> **INSTRUCTIONS TO FOLLOW**
Exclude the pictures, then repeat the remaining data exactly.
Top of PROVIDED DATA
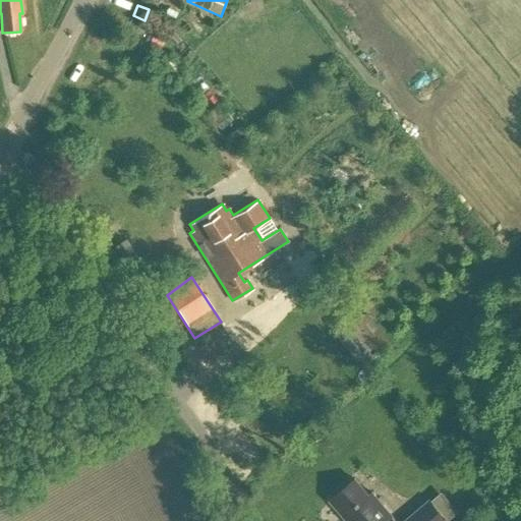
[(347,312),(328,325),(361,367),(388,346),(364,316),(356,324),(347,312)]
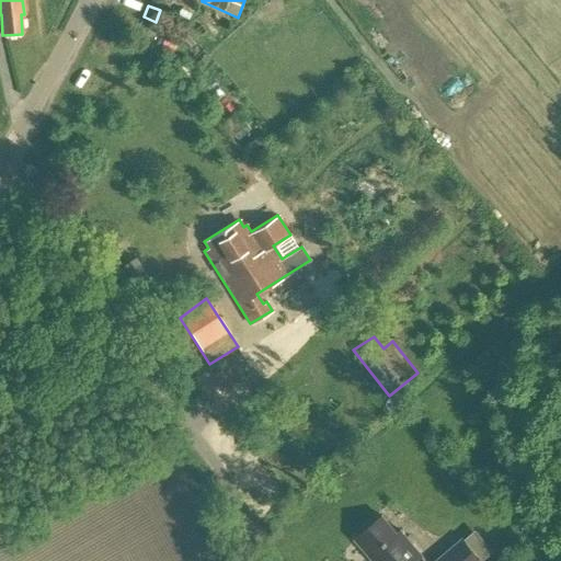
[(381,515),(355,537),(374,560),(414,560),(422,554),(399,529),(396,531),(381,515)]
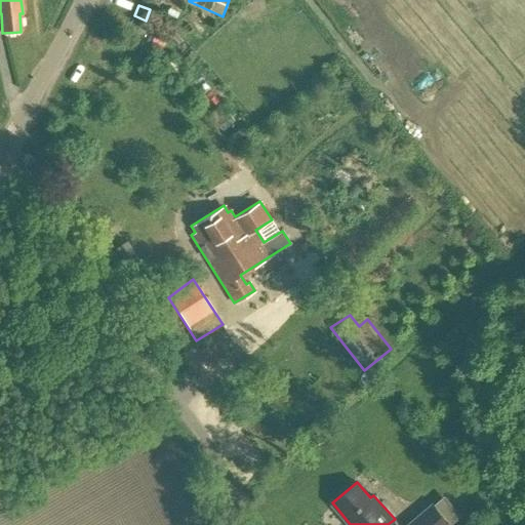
[(461,514),(444,494),(435,502),(433,500),(404,524),(451,524),(452,524),(451,523),(461,514)]
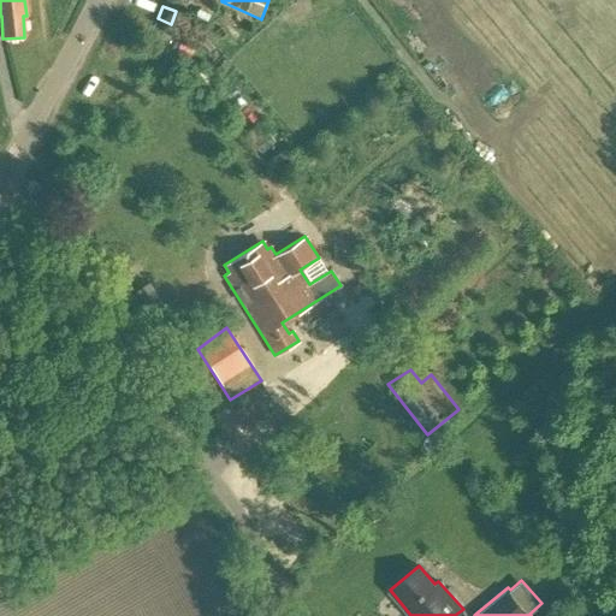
[(592,615),(582,605),(569,615),(592,615)]
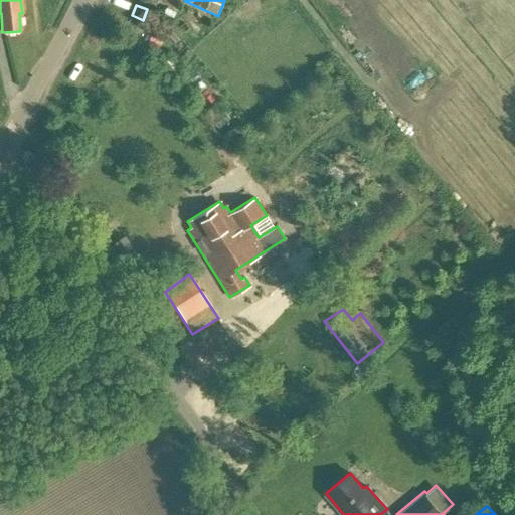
All buildings are outlined.
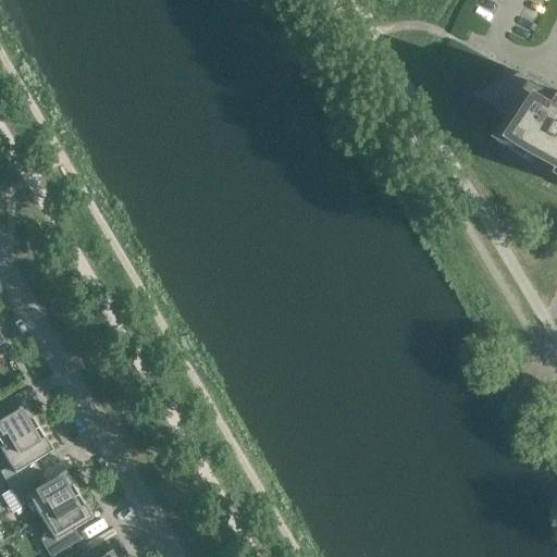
[(478,98),(516,122),(500,145),(519,151),(520,149),(519,149),(520,147),(533,155),(556,168),(556,91),(532,75),(478,98)]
Bottom of PROVIDED DATA
> **TASK SOLUTION**
[(347,312),(328,325),(361,367),(388,346),(364,316),(356,324),(347,312)]
[(381,515),(355,537),(374,560),(414,560),(422,554),(399,529),(396,531),(381,515)]
[(461,514),(444,494),(435,502),(433,500),(404,524),(451,524),(452,524),(451,523),(461,514)]
[(592,615),(582,605),(569,615),(592,615)]
All buildings are outlined.
[(478,98),(516,122),(500,145),(519,151),(520,149),(519,149),(520,147),(533,155),(556,168),(556,91),(532,75),(478,98)]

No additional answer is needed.